*WHAT YOU SHOULD DO:*
Filter the lines below, keeping each one that holds "pink".

*EXERCISE INPUTS:*
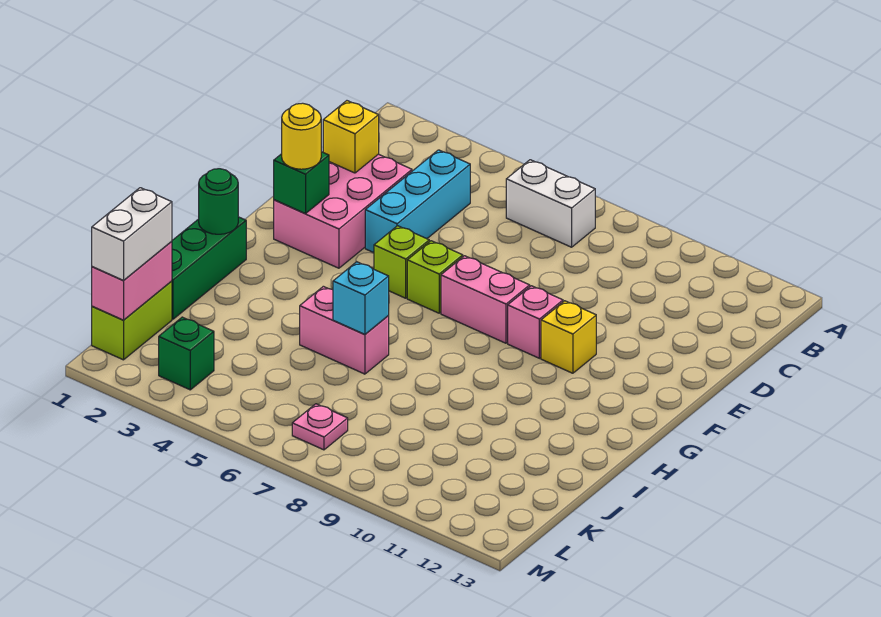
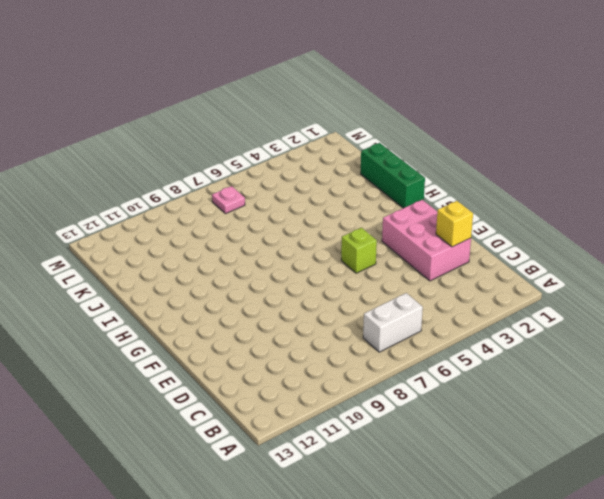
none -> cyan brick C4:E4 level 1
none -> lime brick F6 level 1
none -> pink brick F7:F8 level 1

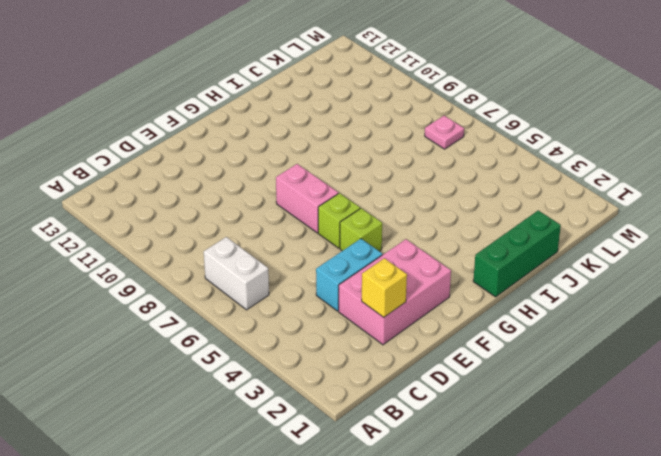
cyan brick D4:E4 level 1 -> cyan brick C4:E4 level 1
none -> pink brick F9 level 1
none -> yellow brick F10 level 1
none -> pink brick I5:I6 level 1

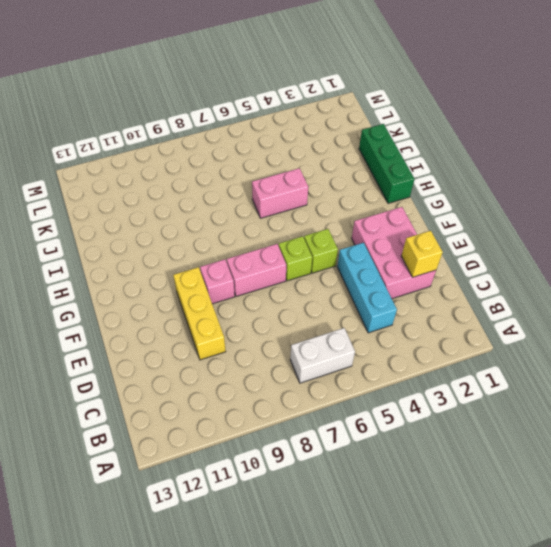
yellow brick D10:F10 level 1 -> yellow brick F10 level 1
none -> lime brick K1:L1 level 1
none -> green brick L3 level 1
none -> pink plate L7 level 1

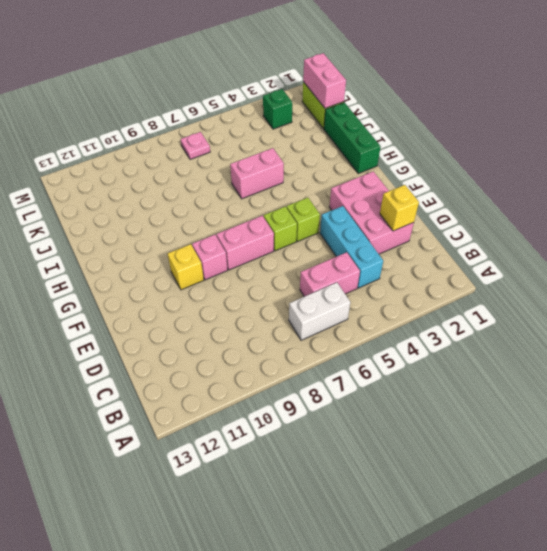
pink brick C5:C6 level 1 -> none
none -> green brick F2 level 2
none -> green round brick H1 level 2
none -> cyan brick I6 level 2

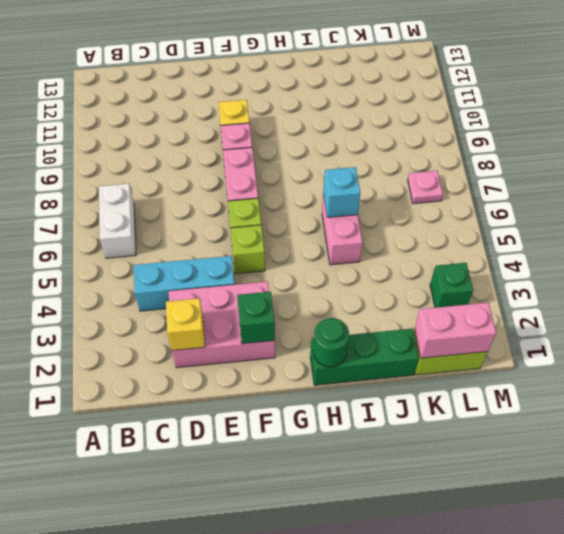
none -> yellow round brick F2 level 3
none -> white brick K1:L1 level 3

==

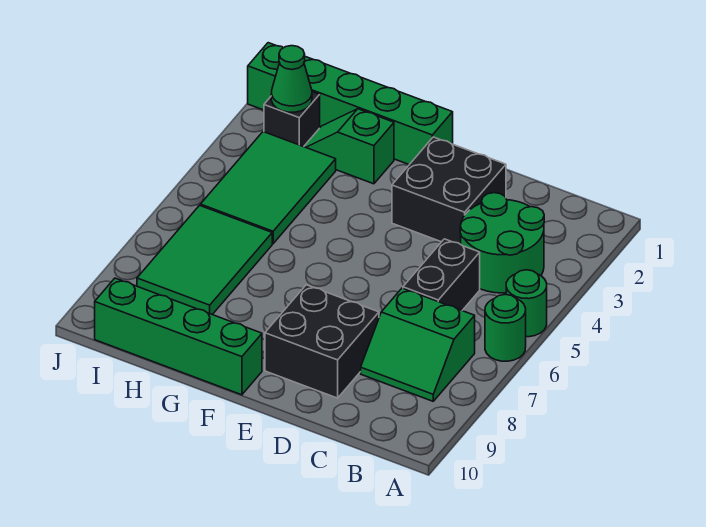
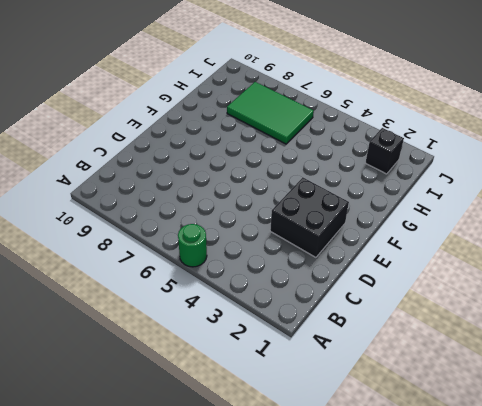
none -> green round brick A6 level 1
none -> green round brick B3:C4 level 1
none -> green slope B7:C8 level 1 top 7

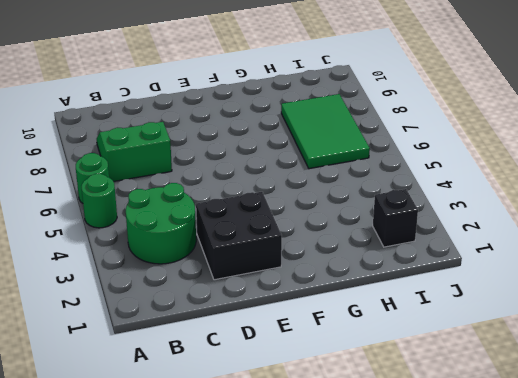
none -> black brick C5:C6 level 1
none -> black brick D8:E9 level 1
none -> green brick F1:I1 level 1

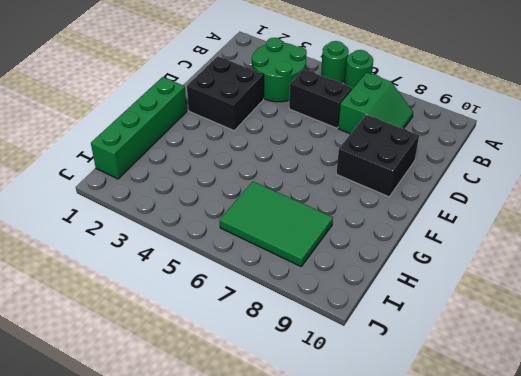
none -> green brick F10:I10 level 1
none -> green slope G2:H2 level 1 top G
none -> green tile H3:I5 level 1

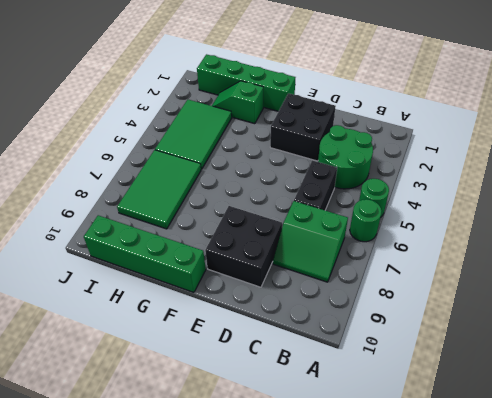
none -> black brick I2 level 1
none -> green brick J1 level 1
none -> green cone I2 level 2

*TASK ANSWER:*
none -> pink brick F7:F8 level 1
none -> pink brick F9 level 1
none -> pink brick I5:I6 level 1
none -> pink plate L7 level 1
pink brick C5:C6 level 1 -> none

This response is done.